Brief ▸ The exercise asks you to copy every line below in which "JSON" appears.

Records shown ▸
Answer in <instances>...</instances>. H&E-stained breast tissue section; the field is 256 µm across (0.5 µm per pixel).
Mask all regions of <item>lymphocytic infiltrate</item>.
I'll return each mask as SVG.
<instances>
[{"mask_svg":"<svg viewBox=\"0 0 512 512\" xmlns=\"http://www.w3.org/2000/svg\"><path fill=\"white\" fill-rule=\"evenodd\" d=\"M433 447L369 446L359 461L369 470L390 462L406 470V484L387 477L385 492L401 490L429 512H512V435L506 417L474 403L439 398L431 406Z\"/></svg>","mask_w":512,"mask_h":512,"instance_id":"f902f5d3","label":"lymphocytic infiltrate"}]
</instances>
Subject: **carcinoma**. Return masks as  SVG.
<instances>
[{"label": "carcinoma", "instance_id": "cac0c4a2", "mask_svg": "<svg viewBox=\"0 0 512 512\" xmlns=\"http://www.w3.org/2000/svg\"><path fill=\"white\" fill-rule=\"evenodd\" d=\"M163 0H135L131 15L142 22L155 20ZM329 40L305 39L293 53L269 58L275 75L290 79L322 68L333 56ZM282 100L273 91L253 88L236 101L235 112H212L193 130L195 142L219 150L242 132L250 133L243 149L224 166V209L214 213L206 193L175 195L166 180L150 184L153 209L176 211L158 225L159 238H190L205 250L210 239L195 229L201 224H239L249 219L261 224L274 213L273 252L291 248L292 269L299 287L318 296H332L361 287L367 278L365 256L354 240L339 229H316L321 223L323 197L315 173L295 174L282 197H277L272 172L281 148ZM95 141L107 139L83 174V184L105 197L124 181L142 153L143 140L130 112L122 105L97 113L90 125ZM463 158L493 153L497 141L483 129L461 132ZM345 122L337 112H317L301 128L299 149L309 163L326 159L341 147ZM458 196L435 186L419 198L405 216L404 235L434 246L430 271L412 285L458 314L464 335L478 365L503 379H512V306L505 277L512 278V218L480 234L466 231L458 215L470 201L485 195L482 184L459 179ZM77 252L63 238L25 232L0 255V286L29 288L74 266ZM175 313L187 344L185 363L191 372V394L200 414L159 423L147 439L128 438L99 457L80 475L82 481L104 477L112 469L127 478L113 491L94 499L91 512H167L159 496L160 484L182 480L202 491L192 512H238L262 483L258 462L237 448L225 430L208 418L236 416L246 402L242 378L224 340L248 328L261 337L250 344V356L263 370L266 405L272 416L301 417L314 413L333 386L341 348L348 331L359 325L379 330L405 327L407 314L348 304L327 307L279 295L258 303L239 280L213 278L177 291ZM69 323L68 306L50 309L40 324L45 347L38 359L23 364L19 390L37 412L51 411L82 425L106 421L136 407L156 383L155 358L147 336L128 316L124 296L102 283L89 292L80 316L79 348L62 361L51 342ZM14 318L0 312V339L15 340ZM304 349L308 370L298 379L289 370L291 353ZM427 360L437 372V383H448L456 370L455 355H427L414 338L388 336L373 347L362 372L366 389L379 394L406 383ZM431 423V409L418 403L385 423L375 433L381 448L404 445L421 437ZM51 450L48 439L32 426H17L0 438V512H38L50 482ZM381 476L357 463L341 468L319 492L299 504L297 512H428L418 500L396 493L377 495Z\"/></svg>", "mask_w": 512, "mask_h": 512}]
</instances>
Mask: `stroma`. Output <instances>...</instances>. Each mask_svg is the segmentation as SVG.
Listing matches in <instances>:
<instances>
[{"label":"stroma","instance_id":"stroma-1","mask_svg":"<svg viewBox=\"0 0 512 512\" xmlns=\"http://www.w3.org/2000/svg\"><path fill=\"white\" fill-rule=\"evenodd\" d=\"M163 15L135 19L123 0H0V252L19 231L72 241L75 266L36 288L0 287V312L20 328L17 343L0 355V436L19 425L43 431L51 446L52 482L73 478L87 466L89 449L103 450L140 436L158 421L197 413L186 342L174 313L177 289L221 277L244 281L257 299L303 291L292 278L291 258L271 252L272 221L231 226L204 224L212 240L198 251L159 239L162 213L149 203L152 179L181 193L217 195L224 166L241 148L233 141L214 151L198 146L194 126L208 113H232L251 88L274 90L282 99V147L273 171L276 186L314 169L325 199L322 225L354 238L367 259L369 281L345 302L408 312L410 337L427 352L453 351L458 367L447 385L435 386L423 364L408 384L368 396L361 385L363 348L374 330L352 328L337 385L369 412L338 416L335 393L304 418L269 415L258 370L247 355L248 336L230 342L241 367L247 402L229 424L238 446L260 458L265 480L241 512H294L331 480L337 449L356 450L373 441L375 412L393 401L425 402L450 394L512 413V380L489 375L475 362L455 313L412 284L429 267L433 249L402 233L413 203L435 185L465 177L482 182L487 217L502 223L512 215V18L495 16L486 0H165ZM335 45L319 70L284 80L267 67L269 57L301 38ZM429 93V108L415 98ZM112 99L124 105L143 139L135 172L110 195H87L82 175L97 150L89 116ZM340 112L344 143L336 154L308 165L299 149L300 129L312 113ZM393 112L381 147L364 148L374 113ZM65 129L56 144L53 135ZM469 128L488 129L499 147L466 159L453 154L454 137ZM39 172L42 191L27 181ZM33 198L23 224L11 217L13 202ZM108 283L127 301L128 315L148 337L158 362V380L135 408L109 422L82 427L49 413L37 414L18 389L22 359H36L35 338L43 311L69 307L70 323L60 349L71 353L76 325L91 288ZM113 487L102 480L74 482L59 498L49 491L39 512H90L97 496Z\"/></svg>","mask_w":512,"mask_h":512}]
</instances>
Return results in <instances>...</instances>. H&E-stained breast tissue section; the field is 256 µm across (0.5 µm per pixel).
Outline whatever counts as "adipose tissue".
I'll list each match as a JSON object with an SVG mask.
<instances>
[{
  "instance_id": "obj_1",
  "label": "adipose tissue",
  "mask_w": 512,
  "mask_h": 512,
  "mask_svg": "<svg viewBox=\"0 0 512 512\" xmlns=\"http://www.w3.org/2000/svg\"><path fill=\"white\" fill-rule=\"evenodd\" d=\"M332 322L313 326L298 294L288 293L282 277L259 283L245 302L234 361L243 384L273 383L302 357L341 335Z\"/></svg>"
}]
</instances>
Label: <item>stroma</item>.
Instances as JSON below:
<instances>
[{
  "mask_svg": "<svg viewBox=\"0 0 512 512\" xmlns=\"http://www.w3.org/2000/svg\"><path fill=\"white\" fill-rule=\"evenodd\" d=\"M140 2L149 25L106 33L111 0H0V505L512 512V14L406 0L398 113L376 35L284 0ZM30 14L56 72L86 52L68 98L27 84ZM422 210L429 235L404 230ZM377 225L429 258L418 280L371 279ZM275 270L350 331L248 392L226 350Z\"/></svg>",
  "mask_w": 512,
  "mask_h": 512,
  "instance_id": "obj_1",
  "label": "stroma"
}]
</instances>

Answer to this problem ▸
I'll list each match as a JSON object with an SVG mask.
Instances as JSON below:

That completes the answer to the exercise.